*Action item*:
Of the lines below, write out exactly those from the line with "D1: LED orange" through the line with "U8: XOR 74HC86", both included, and skip the rest.

*Data supplied*:
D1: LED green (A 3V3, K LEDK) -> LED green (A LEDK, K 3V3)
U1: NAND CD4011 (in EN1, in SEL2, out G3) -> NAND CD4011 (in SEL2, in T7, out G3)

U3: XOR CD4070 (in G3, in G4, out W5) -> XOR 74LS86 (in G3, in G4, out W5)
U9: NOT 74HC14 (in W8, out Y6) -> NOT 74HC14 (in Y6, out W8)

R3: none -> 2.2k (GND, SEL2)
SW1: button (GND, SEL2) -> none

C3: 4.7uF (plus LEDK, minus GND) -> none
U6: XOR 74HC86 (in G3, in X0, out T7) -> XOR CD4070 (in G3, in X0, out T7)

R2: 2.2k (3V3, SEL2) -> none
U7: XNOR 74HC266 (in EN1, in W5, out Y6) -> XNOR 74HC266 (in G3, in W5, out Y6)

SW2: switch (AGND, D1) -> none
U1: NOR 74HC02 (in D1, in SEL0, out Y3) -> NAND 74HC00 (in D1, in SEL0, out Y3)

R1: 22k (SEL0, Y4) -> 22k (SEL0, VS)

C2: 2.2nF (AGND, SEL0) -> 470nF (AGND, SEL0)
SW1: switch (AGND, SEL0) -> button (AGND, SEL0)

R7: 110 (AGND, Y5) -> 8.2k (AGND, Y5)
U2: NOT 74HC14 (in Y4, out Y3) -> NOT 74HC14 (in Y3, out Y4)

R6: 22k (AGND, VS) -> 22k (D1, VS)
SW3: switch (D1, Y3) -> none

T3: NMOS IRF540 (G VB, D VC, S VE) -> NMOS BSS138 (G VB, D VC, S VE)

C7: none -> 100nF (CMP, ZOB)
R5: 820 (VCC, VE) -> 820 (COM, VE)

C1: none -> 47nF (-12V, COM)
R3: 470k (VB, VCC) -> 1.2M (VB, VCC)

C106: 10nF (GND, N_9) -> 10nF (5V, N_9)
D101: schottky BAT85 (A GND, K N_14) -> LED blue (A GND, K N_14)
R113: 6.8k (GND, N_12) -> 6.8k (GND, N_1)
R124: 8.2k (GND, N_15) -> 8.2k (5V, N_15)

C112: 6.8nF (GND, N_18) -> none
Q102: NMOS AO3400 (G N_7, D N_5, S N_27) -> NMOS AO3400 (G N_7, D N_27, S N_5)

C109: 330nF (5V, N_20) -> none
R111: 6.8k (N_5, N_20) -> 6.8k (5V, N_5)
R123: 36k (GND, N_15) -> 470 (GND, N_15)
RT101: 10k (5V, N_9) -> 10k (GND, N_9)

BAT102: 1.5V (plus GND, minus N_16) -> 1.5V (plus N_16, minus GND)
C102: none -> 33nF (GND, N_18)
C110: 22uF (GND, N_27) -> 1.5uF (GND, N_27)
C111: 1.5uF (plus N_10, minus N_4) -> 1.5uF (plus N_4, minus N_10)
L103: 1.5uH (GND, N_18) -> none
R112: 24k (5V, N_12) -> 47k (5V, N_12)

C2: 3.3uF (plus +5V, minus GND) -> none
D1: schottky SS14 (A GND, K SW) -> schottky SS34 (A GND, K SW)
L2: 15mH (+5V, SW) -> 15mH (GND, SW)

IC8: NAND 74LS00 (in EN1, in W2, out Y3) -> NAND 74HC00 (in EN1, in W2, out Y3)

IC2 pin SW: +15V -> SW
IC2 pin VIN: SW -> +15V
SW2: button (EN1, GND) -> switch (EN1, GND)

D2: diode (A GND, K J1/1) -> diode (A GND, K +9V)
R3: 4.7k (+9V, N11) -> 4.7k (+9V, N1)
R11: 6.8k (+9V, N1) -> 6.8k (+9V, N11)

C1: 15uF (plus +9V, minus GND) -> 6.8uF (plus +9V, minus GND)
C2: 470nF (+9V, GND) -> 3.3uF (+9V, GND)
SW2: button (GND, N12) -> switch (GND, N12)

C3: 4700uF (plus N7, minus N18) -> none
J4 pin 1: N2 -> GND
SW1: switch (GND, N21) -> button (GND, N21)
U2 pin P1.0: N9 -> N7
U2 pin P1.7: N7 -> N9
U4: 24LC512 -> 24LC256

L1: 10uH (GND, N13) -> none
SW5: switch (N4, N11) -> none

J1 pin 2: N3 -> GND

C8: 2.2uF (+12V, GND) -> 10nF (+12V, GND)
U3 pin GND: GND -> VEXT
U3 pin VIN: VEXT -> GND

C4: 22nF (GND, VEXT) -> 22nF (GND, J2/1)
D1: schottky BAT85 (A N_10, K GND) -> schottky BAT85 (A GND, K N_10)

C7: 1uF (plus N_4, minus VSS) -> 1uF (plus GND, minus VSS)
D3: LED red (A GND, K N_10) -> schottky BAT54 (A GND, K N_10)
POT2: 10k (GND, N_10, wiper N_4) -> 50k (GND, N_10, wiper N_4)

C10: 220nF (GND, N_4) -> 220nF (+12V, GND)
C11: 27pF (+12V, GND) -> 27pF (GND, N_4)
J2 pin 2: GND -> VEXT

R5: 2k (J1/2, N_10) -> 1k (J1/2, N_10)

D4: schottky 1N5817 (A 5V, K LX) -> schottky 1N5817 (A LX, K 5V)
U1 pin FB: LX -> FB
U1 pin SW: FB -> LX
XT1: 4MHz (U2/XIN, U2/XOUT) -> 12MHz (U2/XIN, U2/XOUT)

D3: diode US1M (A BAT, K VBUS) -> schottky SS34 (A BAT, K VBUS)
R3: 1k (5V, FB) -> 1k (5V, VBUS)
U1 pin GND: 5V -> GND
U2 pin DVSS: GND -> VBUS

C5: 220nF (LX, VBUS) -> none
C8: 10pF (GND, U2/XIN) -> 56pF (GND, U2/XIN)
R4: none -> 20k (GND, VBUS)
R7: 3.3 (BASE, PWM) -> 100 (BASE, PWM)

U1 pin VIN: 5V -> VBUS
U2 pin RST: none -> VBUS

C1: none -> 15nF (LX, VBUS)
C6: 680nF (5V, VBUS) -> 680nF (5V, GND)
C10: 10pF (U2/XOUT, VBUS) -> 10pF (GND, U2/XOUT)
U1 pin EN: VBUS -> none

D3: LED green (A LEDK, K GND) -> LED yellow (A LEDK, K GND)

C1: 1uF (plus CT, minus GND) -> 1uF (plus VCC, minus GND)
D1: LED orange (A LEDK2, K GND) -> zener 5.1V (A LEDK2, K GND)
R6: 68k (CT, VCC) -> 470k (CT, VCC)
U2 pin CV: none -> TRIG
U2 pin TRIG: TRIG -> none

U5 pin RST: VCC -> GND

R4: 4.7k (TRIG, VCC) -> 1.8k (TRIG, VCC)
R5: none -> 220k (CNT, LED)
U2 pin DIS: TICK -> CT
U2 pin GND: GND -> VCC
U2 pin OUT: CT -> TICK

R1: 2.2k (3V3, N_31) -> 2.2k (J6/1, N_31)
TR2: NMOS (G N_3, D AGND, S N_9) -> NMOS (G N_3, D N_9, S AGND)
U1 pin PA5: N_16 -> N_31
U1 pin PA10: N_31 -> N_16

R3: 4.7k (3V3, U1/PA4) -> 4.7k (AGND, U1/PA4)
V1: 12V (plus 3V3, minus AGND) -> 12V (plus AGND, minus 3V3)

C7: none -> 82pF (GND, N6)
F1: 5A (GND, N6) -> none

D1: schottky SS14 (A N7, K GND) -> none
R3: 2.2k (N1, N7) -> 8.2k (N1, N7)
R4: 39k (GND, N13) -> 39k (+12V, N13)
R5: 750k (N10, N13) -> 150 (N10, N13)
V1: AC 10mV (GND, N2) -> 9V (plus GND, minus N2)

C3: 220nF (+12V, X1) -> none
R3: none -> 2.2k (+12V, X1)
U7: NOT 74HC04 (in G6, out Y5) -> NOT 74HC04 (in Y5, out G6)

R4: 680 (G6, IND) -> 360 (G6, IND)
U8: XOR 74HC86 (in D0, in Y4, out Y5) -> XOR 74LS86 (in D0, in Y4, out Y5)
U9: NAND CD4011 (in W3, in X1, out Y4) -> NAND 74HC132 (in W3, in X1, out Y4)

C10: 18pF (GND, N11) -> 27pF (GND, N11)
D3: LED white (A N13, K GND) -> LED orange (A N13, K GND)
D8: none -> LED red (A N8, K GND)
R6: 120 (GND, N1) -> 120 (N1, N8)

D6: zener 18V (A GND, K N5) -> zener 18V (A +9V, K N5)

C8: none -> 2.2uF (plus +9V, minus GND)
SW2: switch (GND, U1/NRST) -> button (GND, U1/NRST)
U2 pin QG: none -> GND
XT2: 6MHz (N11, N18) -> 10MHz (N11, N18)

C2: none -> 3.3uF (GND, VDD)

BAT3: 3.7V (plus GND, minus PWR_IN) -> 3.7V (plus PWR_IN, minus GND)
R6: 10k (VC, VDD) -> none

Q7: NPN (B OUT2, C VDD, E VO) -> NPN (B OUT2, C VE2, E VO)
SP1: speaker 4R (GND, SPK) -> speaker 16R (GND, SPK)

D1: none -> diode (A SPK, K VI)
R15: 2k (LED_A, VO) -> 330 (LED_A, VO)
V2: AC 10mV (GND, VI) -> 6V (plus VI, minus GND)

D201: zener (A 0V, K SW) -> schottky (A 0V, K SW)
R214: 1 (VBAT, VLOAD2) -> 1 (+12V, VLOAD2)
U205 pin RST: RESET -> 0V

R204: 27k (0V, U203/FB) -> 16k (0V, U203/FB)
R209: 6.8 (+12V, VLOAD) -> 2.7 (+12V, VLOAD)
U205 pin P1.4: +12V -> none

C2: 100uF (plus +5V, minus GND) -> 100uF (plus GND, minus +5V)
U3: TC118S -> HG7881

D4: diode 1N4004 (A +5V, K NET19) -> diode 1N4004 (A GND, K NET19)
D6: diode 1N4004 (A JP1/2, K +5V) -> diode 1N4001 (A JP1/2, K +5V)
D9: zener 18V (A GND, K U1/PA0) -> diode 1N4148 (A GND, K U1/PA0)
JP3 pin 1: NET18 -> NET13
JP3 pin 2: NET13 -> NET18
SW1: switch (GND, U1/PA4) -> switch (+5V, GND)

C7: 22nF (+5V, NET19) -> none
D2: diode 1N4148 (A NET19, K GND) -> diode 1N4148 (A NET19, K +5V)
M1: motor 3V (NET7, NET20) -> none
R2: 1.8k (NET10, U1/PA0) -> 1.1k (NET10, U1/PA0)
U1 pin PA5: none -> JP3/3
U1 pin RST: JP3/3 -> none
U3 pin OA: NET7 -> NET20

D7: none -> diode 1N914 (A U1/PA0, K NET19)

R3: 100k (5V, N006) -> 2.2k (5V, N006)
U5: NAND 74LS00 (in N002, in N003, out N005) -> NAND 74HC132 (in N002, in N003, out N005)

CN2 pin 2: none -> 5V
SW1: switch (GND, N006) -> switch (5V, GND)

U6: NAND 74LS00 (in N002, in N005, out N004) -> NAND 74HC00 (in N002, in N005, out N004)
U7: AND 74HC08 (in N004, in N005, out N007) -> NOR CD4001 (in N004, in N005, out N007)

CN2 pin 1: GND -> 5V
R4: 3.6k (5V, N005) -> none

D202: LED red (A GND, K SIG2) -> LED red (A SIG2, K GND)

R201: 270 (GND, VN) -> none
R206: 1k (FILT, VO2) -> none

*Your response*:
D1: LED orange (A LEDK2, K GND) -> zener 5.1V (A LEDK2, K GND)
R6: 68k (CT, VCC) -> 470k (CT, VCC)
U2 pin CV: none -> TRIG
U2 pin TRIG: TRIG -> none

U5 pin RST: VCC -> GND

R4: 4.7k (TRIG, VCC) -> 1.8k (TRIG, VCC)
R5: none -> 220k (CNT, LED)
U2 pin DIS: TICK -> CT
U2 pin GND: GND -> VCC
U2 pin OUT: CT -> TICK

R1: 2.2k (3V3, N_31) -> 2.2k (J6/1, N_31)
TR2: NMOS (G N_3, D AGND, S N_9) -> NMOS (G N_3, D N_9, S AGND)
U1 pin PA5: N_16 -> N_31
U1 pin PA10: N_31 -> N_16

R3: 4.7k (3V3, U1/PA4) -> 4.7k (AGND, U1/PA4)
V1: 12V (plus 3V3, minus AGND) -> 12V (plus AGND, minus 3V3)

C7: none -> 82pF (GND, N6)
F1: 5A (GND, N6) -> none

D1: schottky SS14 (A N7, K GND) -> none
R3: 2.2k (N1, N7) -> 8.2k (N1, N7)
R4: 39k (GND, N13) -> 39k (+12V, N13)
R5: 750k (N10, N13) -> 150 (N10, N13)
V1: AC 10mV (GND, N2) -> 9V (plus GND, minus N2)

C3: 220nF (+12V, X1) -> none
R3: none -> 2.2k (+12V, X1)
U7: NOT 74HC04 (in G6, out Y5) -> NOT 74HC04 (in Y5, out G6)

R4: 680 (G6, IND) -> 360 (G6, IND)
U8: XOR 74HC86 (in D0, in Y4, out Y5) -> XOR 74LS86 (in D0, in Y4, out Y5)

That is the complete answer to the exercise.